YOUR TASK → Pick out every line of the records below that contains the string "Crazy" and copy each one.

DATA SUPPLIED →

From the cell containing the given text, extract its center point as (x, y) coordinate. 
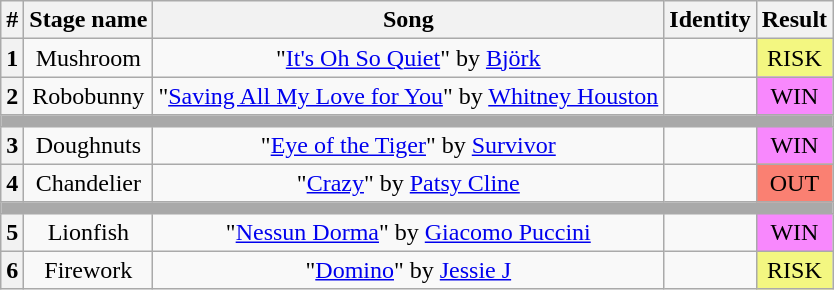
Lionfish (88, 232)
Robobunny (88, 96)
"Saving All My Love for You" by Whitney Houston (408, 96)
"Domino" by Jessie J (408, 270)
Result (794, 20)
# (12, 20)
Identity (710, 20)
Doughnuts (88, 145)
"Nessun Dorma" by Giacomo Puccini (408, 232)
6 (12, 270)
Chandelier (88, 183)
"It's Oh So Quiet" by Björk (408, 58)
2 (12, 96)
OUT (794, 183)
1 (12, 58)
3 (12, 145)
Mushroom (88, 58)
Firework (88, 270)
Stage name (88, 20)
"Crazy" by Patsy Cline (408, 183)
"Eye of the Tiger" by Survivor (408, 145)
Song (408, 20)
5 (12, 232)
4 (12, 183)
Return the [x, y] coordinate for the center point of the cell that contains the specified text.  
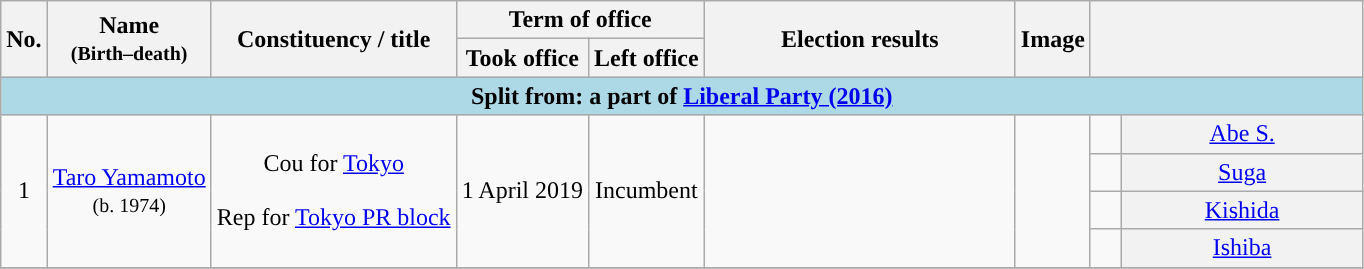
Constituency / title [334, 39]
No. [24, 39]
Taro Yamamoto(b. 1974) [129, 191]
Term of office [580, 20]
Name(Birth–death) [129, 39]
Election results [860, 39]
Cou for TokyoRep for Tokyo PR block [334, 191]
Image [1052, 39]
1 [24, 191]
Split from: a part of Liberal Party (2016) [682, 96]
Kishida [1242, 210]
Suga [1242, 172]
Incumbent [647, 191]
Took office [522, 58]
1 April 2019 [522, 191]
Ishiba [1242, 248]
Left office [647, 58]
Abe S. [1242, 134]
Detect which cell encompasses the target text, then output its [x, y] center coordinate. 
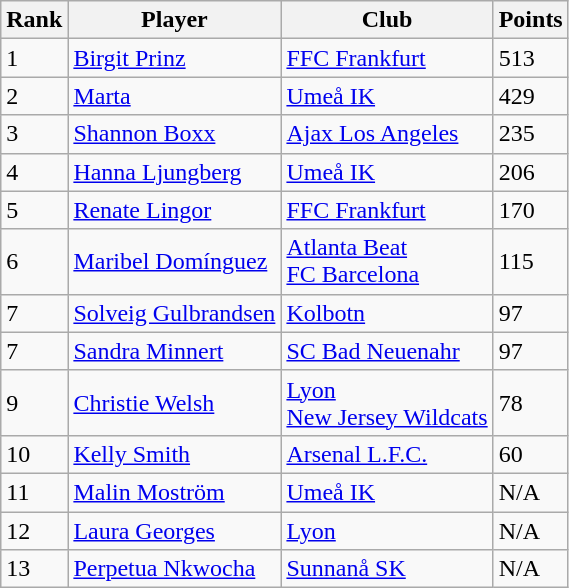
170 [530, 210]
Atlanta Beat FC Barcelona [387, 262]
Sandra Minnert [174, 351]
12 [34, 531]
Kelly Smith [174, 454]
Points [530, 20]
Sunnanå SK [387, 569]
429 [530, 96]
Rank [34, 20]
Shannon Boxx [174, 134]
9 [34, 402]
5 [34, 210]
Renate Lingor [174, 210]
Hanna Ljungberg [174, 172]
13 [34, 569]
1 [34, 58]
513 [530, 58]
Malin Moström [174, 492]
Perpetua Nkwocha [174, 569]
Maribel Domínguez [174, 262]
Kolbotn [387, 313]
Christie Welsh [174, 402]
Birgit Prinz [174, 58]
Lyon New Jersey Wildcats [387, 402]
Marta [174, 96]
Arsenal L.F.C. [387, 454]
4 [34, 172]
11 [34, 492]
SC Bad Neuenahr [387, 351]
2 [34, 96]
Lyon [387, 531]
78 [530, 402]
206 [530, 172]
Club [387, 20]
3 [34, 134]
10 [34, 454]
Solveig Gulbrandsen [174, 313]
235 [530, 134]
115 [530, 262]
6 [34, 262]
60 [530, 454]
Laura Georges [174, 531]
Ajax Los Angeles [387, 134]
Player [174, 20]
Search for the cell housing the specified text and yield its [x, y] center coordinate. 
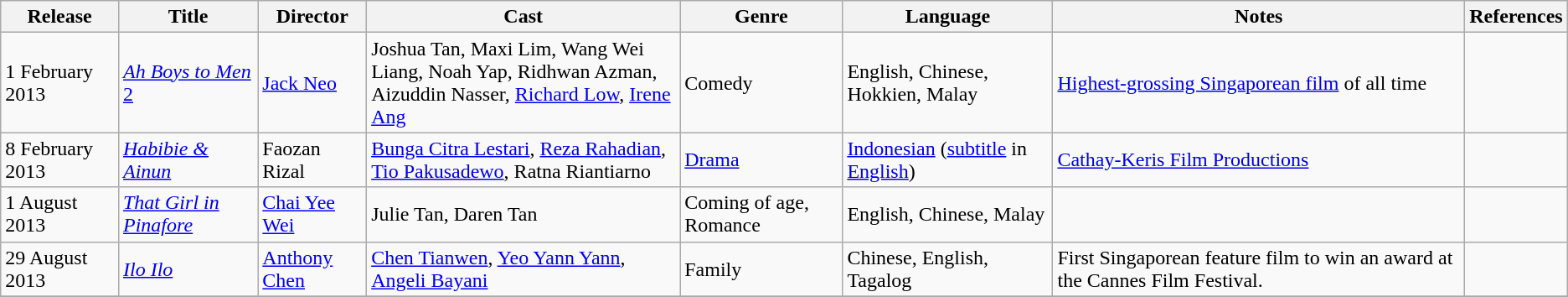
Release [60, 17]
Julie Tan, Daren Tan [524, 214]
Joshua Tan, Maxi Lim, Wang Wei Liang, Noah Yap, Ridhwan Azman, Aizuddin Nasser, Richard Low, Irene Ang [524, 82]
English, Chinese, Hokkien, Malay [948, 82]
Coming of age, Romance [761, 214]
1 February 2013 [60, 82]
Bunga Citra Lestari, Reza Rahadian, Tio Pakusadewo, Ratna Riantiarno [524, 159]
Cathay-Keris Film Productions [1259, 159]
Indonesian (subtitle in English) [948, 159]
Anthony Chen [312, 268]
Drama [761, 159]
Genre [761, 17]
Highest-grossing Singaporean film of all time [1259, 82]
Family [761, 268]
Notes [1259, 17]
First Singaporean feature film to win an award at the Cannes Film Festival. [1259, 268]
Jack Neo [312, 82]
Title [188, 17]
Cast [524, 17]
English, Chinese, Malay [948, 214]
29 August 2013 [60, 268]
That Girl in Pinafore [188, 214]
Chen Tianwen, Yeo Yann Yann, Angeli Bayani [524, 268]
8 February 2013 [60, 159]
Director [312, 17]
Language [948, 17]
Faozan Rizal [312, 159]
Habibie & Ainun [188, 159]
Chai Yee Wei [312, 214]
Ilo Ilo [188, 268]
Chinese, English, Tagalog [948, 268]
Comedy [761, 82]
1 August 2013 [60, 214]
Ah Boys to Men 2 [188, 82]
References [1516, 17]
Search for the cell housing the specified text and yield its [X, Y] center coordinate. 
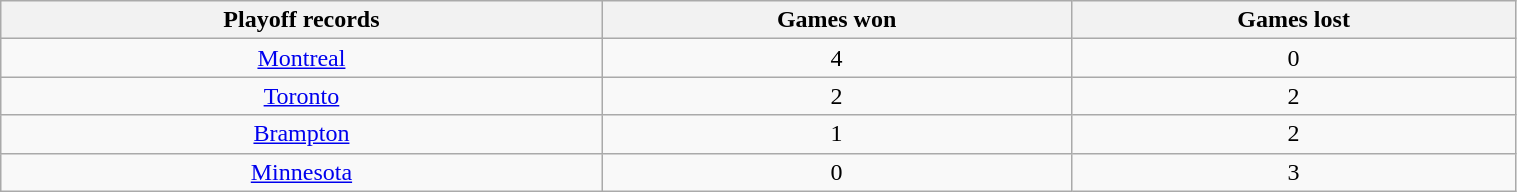
Montreal [302, 58]
4 [836, 58]
Toronto [302, 96]
Games won [836, 20]
Playoff records [302, 20]
Games lost [1294, 20]
1 [836, 134]
3 [1294, 172]
Minnesota [302, 172]
Brampton [302, 134]
Return the (x, y) coordinate for the center point of the cell that contains the specified text.  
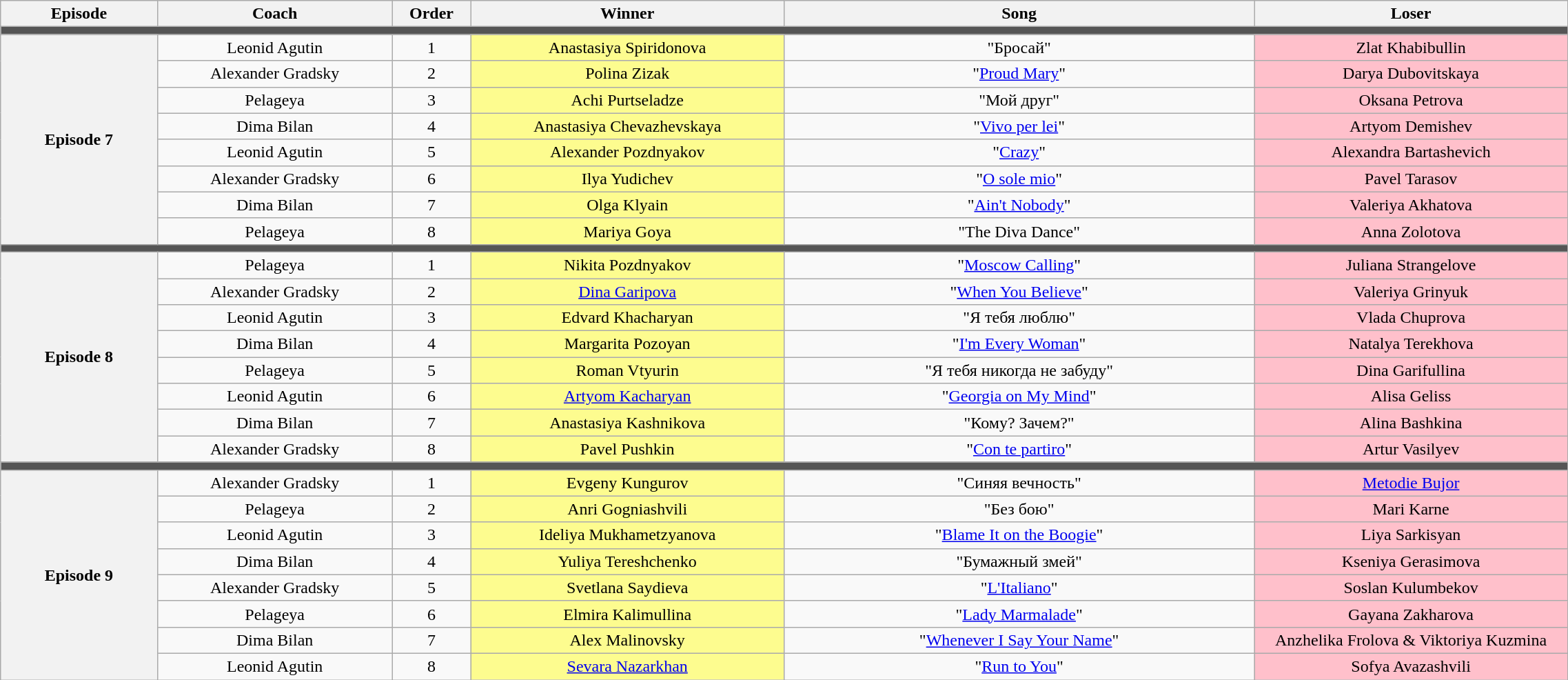
"Con te partiro" (1019, 449)
"Бросай" (1019, 48)
Pavel Tarasov (1412, 179)
Nikita Pozdnyakov (627, 265)
Oksana Petrova (1412, 100)
Soslan Kulumbekov (1412, 587)
Valeriya Akhatova (1412, 205)
"Мой друг" (1019, 100)
Yuliya Tereshchenko (627, 561)
Artyom Kacharyan (627, 396)
"When You Believe" (1019, 292)
Anastasiya Chevazhevskaya (627, 126)
Episode (79, 14)
Gayana Zakharova (1412, 613)
Anastasiya Spiridonova (627, 48)
Edvard Khacharyan (627, 318)
Valeriya Grinyuk (1412, 292)
Zlat Khabibullin (1412, 48)
Episode 8 (79, 356)
"I'm Every Woman" (1019, 344)
Anri Gogniashvili (627, 509)
"Run to You" (1019, 666)
Svetlana Saydieva (627, 587)
Evgeny Kungurov (627, 482)
Vlada Chuprova (1412, 318)
"Ain't Nobody" (1019, 205)
"Кому? Зачем?" (1019, 422)
Ideliya Mukhametzyanova (627, 535)
Darya Dubovitskaya (1412, 74)
Mariya Goya (627, 231)
Anna Zolotova (1412, 231)
Juliana Strangelove (1412, 265)
Pavel Pushkin (627, 449)
"Moscow Calling" (1019, 265)
"Я тебя люблю" (1019, 318)
Winner (627, 14)
"Я тебя никогда не забуду" (1019, 370)
Loser (1412, 14)
Dina Garipova (627, 292)
"Vivo per lei" (1019, 126)
Song (1019, 14)
Sevara Nazarkhan (627, 666)
Order (431, 14)
Ilya Yudichev (627, 179)
"Georgia on My Mind" (1019, 396)
Artur Vasilyev (1412, 449)
Achi Purtseladze (627, 100)
Liya Sarkisyan (1412, 535)
Mari Karne (1412, 509)
Alina Bashkina (1412, 422)
Olga Klyain (627, 205)
"Blame It on the Boogie" (1019, 535)
Anastasiya Kashnikova (627, 422)
Anzhelika Frolova & Viktoriya Kuzmina (1412, 640)
Artyom Demishev (1412, 126)
"Whenever I Say Your Name" (1019, 640)
Alisa Geliss (1412, 396)
Margarita Pozoyan (627, 344)
"Crazy" (1019, 152)
"O sole mio" (1019, 179)
Episode 7 (79, 139)
Episode 9 (79, 574)
Roman Vtyurin (627, 370)
Alexandra Bartashevich (1412, 152)
Coach (274, 14)
Elmira Kalimullina (627, 613)
Dina Garifullina (1412, 370)
"Proud Mary" (1019, 74)
"The Diva Dance" (1019, 231)
"Без бою" (1019, 509)
Kseniya Gerasimova (1412, 561)
Alex Malinovsky (627, 640)
Polina Zizak (627, 74)
Sofya Avazashvili (1412, 666)
Alexander Pozdnyakov (627, 152)
Metodie Bujor (1412, 482)
Natalya Terekhova (1412, 344)
"Синяя вечность" (1019, 482)
"L'Italiano" (1019, 587)
"Бумажный змей" (1019, 561)
"Lady Marmalade" (1019, 613)
For the text-containing cell, return its midpoint in [x, y] coordinate format. 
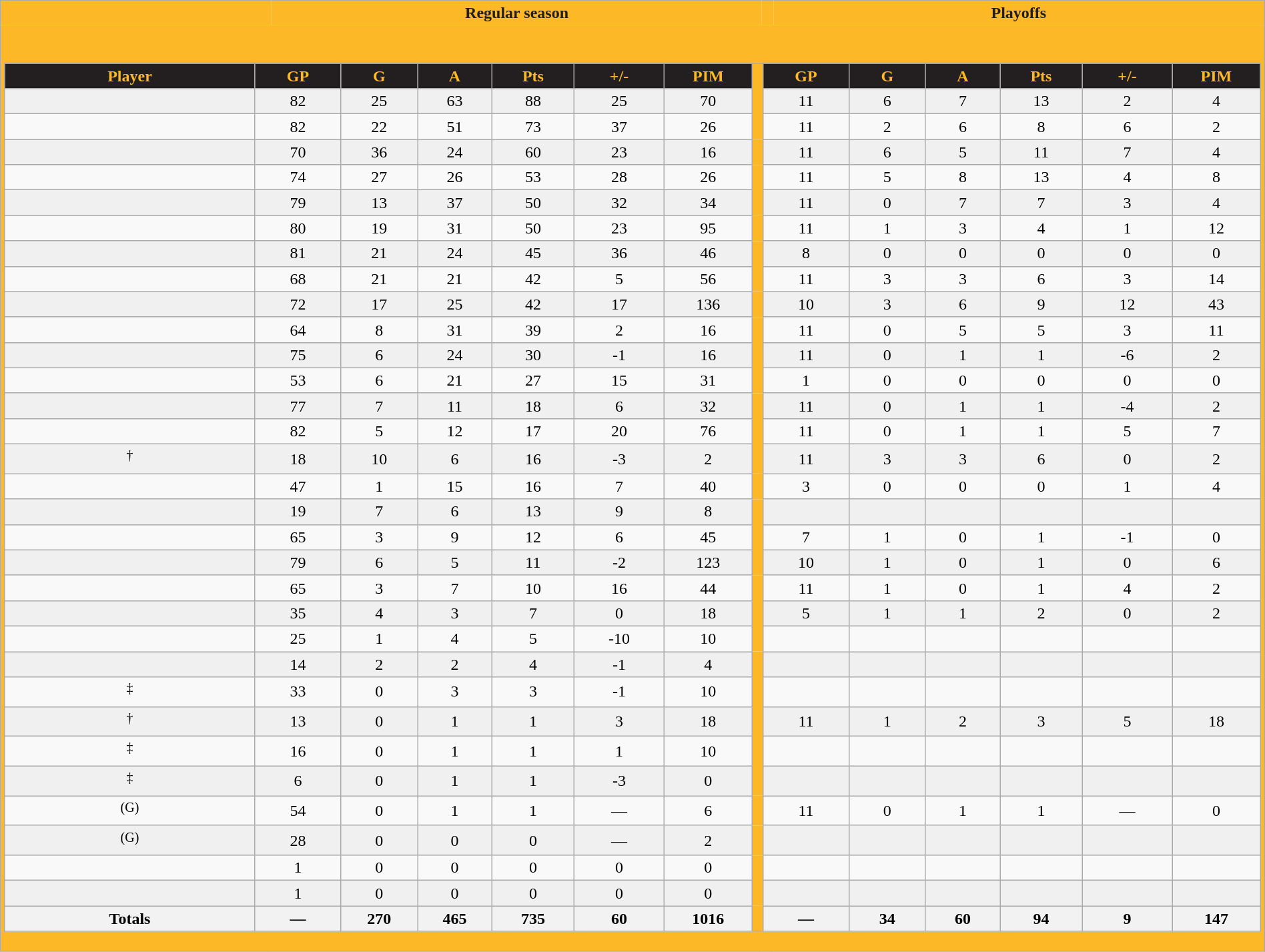
30 [532, 355]
43 [1216, 304]
80 [298, 228]
64 [298, 330]
-6 [1128, 355]
40 [708, 486]
1016 [708, 919]
123 [708, 562]
44 [708, 588]
94 [1041, 919]
35 [298, 613]
47 [298, 486]
54 [298, 811]
270 [379, 919]
76 [708, 431]
Regular season [516, 13]
Player [129, 76]
95 [708, 228]
77 [298, 406]
22 [379, 127]
81 [298, 254]
75 [298, 355]
Totals [129, 919]
-2 [619, 562]
33 [298, 693]
-10 [619, 639]
147 [1216, 919]
51 [455, 127]
72 [298, 304]
73 [532, 127]
39 [532, 330]
63 [455, 101]
56 [708, 279]
88 [532, 101]
-4 [1128, 406]
20 [619, 431]
735 [532, 919]
46 [708, 254]
465 [455, 919]
74 [298, 177]
Playoffs [1019, 13]
68 [298, 279]
136 [708, 304]
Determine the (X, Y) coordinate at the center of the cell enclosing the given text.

SOLUTION FOR THIS TASK →
"Crazy" by Patsy Cline (408, 183)
"Crazy" (1019, 152)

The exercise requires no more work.